TASK TO CARRY OUT: Every line containing the word "gone" is to be copied from the data below.

DATA IN THIS EXERCISE:
┌──
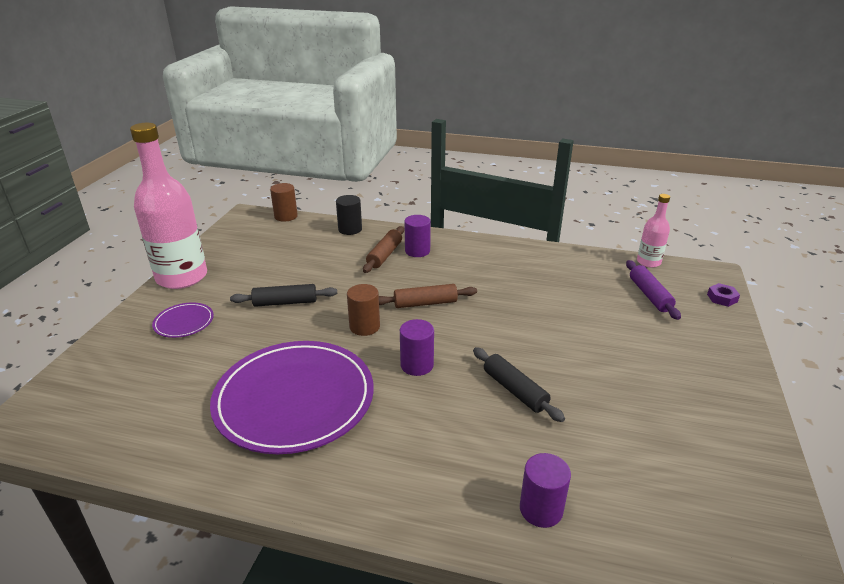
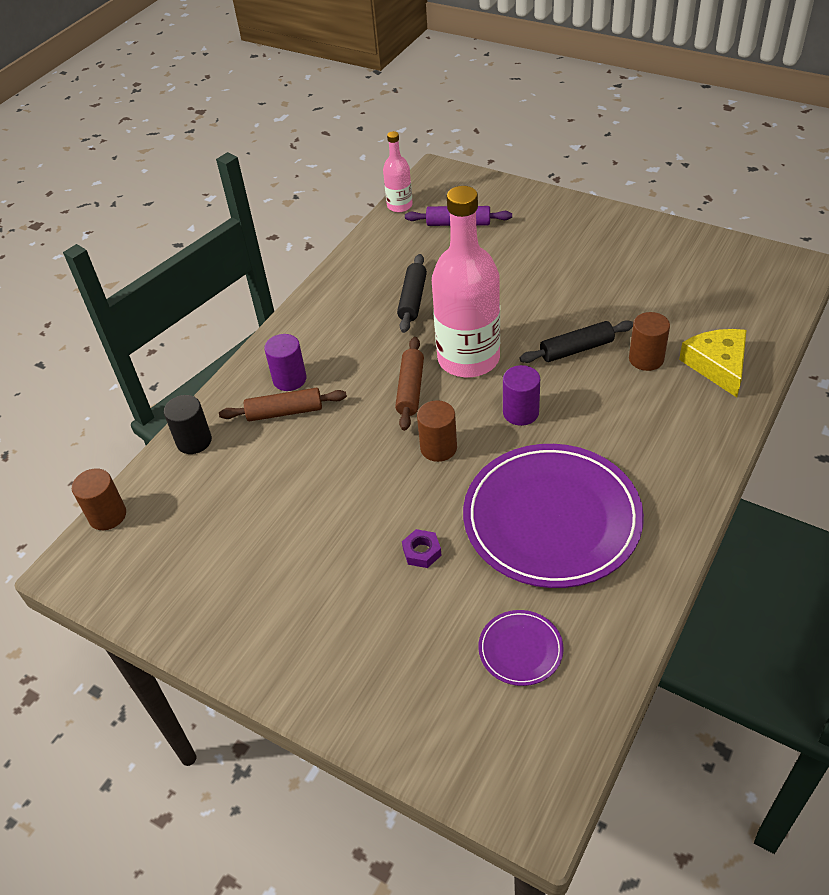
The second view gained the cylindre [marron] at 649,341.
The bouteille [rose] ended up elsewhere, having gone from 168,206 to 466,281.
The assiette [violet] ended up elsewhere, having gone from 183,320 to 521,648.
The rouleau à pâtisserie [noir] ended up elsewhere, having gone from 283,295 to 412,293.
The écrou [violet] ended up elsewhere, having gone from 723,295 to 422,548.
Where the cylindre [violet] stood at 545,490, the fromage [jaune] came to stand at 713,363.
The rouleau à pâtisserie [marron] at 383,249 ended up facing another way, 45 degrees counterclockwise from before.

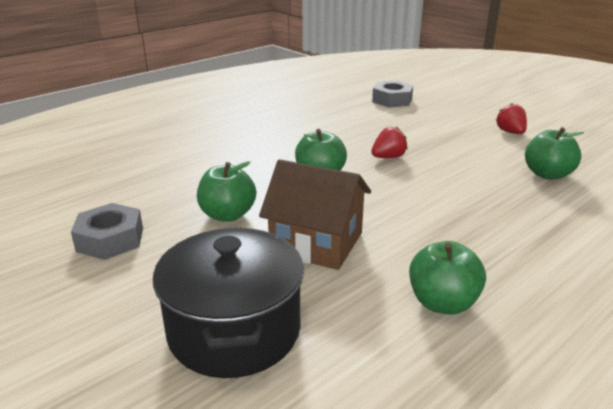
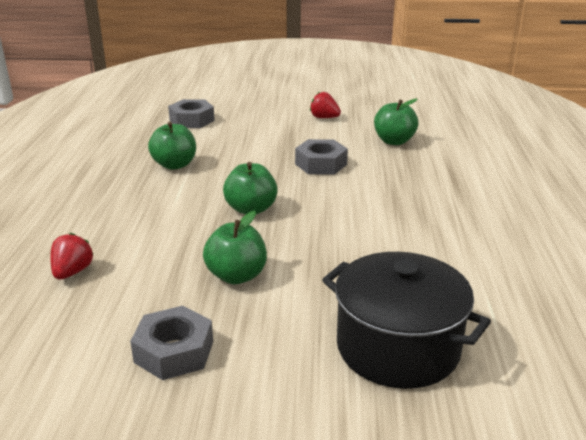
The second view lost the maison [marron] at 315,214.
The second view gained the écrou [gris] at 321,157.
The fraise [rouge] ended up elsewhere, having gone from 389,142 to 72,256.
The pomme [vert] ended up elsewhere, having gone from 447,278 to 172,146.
└──
┌──
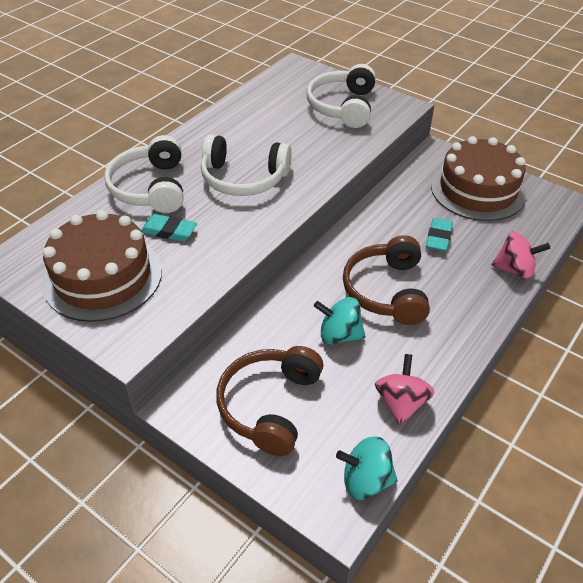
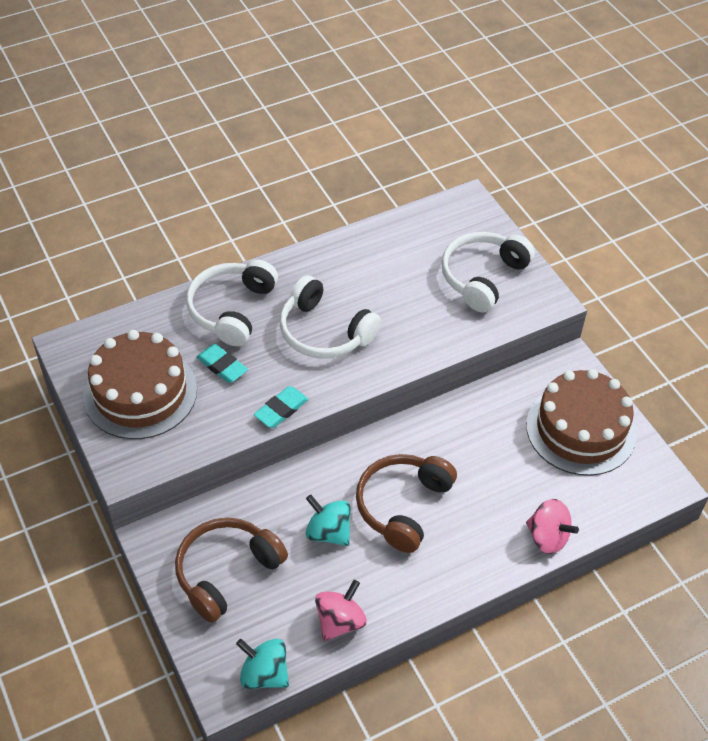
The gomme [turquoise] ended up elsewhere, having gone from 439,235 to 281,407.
└──
OUTPUT FOR THIS TASK:
The bouteille [rose] ended up elsewhere, having gone from 168,206 to 466,281.
The assiette [violet] ended up elsewhere, having gone from 183,320 to 521,648.
The rouleau à pâtisserie [noir] ended up elsewhere, having gone from 283,295 to 412,293.
The écrou [violet] ended up elsewhere, having gone from 723,295 to 422,548.
The fraise [rouge] ended up elsewhere, having gone from 389,142 to 72,256.
The pomme [vert] ended up elsewhere, having gone from 447,278 to 172,146.
The gomme [turquoise] ended up elsewhere, having gone from 439,235 to 281,407.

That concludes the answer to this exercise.